§ **REQUIRED WORK**
Find all the lines in the entries below that hold the word "glue" and copy them.

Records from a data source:
+ + +

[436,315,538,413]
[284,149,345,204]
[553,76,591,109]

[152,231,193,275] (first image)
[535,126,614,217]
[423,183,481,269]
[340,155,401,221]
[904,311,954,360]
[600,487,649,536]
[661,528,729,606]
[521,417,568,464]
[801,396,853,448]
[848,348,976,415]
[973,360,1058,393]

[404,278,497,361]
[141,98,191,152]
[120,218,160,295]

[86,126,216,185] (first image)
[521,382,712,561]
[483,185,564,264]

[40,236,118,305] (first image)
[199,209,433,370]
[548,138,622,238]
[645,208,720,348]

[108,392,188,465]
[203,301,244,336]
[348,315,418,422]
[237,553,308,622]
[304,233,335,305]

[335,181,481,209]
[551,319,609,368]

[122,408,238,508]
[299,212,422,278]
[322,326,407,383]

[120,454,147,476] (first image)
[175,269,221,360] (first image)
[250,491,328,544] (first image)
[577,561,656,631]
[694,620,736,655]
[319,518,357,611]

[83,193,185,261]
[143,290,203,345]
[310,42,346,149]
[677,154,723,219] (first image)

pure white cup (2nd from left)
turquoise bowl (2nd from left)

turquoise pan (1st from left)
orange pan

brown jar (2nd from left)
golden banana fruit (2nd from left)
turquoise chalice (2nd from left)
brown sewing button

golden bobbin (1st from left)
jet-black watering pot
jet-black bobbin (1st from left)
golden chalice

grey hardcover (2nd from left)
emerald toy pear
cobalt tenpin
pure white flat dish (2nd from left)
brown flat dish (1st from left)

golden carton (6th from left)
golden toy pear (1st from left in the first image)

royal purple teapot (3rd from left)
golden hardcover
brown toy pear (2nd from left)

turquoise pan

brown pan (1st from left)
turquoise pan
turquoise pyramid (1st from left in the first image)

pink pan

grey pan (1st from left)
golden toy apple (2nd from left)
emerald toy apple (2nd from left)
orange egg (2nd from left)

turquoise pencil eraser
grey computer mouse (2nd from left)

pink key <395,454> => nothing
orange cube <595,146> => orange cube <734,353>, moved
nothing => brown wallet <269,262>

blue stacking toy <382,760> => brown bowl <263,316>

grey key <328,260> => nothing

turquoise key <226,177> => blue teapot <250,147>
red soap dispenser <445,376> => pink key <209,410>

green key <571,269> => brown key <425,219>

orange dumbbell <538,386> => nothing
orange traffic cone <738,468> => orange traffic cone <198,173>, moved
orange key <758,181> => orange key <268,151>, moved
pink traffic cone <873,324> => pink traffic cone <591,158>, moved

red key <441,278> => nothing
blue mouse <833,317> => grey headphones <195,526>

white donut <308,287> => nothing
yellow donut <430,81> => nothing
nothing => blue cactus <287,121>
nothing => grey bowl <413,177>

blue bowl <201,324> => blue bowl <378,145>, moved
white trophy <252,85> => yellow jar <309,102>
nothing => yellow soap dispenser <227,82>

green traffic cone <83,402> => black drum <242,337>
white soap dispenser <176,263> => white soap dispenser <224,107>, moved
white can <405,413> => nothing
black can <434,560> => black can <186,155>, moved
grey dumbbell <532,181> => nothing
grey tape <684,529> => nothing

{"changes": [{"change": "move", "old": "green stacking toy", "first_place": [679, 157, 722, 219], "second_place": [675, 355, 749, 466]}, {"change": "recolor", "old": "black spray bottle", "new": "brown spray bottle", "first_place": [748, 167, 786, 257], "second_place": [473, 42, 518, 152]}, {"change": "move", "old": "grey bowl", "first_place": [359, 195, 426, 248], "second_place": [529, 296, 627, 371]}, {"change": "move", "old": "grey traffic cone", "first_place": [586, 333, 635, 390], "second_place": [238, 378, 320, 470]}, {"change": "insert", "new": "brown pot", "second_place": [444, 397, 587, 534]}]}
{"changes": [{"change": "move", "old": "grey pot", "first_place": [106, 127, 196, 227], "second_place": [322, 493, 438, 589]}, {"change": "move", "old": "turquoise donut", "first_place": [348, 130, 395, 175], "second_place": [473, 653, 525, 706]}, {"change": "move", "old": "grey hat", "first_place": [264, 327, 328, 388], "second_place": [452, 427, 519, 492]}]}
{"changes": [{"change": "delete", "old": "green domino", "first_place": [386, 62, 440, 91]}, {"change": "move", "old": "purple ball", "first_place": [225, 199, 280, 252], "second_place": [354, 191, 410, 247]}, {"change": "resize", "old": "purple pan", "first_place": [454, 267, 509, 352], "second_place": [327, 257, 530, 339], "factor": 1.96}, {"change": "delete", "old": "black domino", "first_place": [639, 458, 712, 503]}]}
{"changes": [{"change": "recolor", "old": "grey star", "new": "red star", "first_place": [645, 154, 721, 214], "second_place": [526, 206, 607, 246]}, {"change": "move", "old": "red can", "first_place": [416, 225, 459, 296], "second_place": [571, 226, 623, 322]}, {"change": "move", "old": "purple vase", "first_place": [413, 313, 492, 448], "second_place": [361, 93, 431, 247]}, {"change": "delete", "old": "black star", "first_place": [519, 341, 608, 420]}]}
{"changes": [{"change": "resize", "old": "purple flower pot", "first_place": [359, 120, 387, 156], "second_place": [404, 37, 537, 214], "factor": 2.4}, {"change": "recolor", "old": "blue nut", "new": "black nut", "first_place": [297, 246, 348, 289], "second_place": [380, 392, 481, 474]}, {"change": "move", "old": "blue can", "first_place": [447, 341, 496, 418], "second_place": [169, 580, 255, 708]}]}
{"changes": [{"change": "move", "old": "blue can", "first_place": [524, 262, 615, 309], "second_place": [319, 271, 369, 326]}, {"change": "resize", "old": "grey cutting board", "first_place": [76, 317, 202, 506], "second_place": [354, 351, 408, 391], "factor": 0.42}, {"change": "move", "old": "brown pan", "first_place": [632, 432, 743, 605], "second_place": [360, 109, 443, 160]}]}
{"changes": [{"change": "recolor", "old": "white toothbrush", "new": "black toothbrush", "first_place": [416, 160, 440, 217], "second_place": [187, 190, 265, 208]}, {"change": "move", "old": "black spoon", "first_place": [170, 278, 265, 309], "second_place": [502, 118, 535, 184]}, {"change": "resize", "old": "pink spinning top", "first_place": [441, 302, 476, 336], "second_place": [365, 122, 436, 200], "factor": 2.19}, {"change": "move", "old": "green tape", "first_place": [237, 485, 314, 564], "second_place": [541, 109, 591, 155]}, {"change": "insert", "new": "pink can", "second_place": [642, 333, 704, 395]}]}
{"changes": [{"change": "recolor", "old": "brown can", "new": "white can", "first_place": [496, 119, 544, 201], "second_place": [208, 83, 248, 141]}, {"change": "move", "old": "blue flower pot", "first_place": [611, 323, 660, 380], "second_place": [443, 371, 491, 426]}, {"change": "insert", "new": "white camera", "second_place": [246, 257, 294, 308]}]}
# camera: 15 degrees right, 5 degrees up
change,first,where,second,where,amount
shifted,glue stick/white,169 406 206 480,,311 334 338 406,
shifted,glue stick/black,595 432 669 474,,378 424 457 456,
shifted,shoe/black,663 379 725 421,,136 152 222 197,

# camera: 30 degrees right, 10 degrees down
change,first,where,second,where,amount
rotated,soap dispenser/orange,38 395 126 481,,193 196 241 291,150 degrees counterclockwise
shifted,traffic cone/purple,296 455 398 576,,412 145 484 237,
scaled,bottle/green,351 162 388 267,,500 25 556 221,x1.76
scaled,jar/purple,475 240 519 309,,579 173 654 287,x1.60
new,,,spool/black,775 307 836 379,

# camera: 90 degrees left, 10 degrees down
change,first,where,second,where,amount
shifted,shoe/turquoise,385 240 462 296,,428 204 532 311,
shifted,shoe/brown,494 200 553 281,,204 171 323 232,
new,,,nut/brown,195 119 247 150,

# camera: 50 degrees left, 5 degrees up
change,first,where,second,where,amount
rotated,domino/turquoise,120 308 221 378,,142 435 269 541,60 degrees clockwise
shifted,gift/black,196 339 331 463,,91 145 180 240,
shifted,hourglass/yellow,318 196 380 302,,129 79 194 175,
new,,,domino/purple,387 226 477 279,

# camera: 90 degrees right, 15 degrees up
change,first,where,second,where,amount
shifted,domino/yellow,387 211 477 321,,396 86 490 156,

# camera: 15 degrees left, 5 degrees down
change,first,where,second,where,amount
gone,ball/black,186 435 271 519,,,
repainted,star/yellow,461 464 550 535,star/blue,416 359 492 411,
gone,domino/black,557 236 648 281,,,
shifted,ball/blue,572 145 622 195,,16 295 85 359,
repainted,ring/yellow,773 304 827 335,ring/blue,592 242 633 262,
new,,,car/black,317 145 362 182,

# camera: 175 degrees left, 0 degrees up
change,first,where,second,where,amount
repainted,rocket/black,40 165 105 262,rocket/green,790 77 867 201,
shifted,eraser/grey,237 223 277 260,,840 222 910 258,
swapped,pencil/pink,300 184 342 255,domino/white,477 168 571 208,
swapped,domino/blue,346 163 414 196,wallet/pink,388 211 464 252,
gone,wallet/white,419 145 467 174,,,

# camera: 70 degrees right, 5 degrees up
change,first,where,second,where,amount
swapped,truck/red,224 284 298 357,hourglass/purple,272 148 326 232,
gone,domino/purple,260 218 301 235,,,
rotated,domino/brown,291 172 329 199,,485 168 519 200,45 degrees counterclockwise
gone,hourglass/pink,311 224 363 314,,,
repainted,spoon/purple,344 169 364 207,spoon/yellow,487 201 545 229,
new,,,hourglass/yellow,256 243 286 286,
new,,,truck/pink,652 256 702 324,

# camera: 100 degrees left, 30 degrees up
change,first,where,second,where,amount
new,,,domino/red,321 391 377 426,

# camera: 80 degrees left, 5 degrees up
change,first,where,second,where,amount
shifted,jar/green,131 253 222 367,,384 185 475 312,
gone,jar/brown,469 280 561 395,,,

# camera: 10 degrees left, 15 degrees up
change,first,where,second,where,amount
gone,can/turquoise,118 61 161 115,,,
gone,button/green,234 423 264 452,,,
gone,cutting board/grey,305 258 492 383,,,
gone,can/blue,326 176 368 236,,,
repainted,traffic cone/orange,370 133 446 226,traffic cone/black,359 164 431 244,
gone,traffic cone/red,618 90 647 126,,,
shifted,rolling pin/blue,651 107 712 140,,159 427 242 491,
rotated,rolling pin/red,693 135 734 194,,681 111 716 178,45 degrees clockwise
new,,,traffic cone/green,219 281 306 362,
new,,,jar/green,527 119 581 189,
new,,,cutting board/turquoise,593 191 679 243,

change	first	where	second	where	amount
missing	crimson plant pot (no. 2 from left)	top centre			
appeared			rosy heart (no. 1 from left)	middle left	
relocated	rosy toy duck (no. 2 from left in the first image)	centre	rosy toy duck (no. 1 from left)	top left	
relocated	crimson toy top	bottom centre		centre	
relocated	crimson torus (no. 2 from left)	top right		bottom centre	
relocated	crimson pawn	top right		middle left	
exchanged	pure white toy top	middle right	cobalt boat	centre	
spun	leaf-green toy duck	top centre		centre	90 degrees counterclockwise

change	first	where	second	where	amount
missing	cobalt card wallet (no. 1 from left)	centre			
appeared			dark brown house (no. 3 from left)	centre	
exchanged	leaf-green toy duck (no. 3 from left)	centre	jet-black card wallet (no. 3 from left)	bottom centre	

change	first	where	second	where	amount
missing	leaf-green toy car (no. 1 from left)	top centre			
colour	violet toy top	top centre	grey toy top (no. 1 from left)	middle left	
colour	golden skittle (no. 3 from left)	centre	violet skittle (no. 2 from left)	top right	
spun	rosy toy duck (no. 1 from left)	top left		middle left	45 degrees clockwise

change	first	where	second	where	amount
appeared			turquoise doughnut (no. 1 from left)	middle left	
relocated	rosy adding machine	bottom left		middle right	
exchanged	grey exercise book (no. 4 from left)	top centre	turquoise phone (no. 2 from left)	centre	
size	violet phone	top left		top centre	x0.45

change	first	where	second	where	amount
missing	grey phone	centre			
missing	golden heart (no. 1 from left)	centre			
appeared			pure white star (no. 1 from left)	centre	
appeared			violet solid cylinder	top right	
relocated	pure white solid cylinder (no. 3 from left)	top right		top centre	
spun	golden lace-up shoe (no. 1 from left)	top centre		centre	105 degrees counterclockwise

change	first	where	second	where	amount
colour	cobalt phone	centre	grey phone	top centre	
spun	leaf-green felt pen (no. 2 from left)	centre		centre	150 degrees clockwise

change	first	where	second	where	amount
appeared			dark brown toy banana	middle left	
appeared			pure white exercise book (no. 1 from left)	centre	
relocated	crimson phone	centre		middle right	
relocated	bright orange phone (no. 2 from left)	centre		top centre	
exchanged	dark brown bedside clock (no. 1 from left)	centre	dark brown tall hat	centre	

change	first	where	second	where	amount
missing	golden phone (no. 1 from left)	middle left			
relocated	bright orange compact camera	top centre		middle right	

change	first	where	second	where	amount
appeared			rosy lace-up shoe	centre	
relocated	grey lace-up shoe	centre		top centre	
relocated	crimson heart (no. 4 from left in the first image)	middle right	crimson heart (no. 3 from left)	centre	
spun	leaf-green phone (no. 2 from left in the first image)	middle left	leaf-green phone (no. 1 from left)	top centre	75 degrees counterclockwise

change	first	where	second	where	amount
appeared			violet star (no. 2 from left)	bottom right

+ + +

§ **FINISHED EXERCISE**
shifted,glue stick/white,169 406 206 480,,311 334 338 406,
shifted,glue stick/black,595 432 669 474,,378 424 457 456,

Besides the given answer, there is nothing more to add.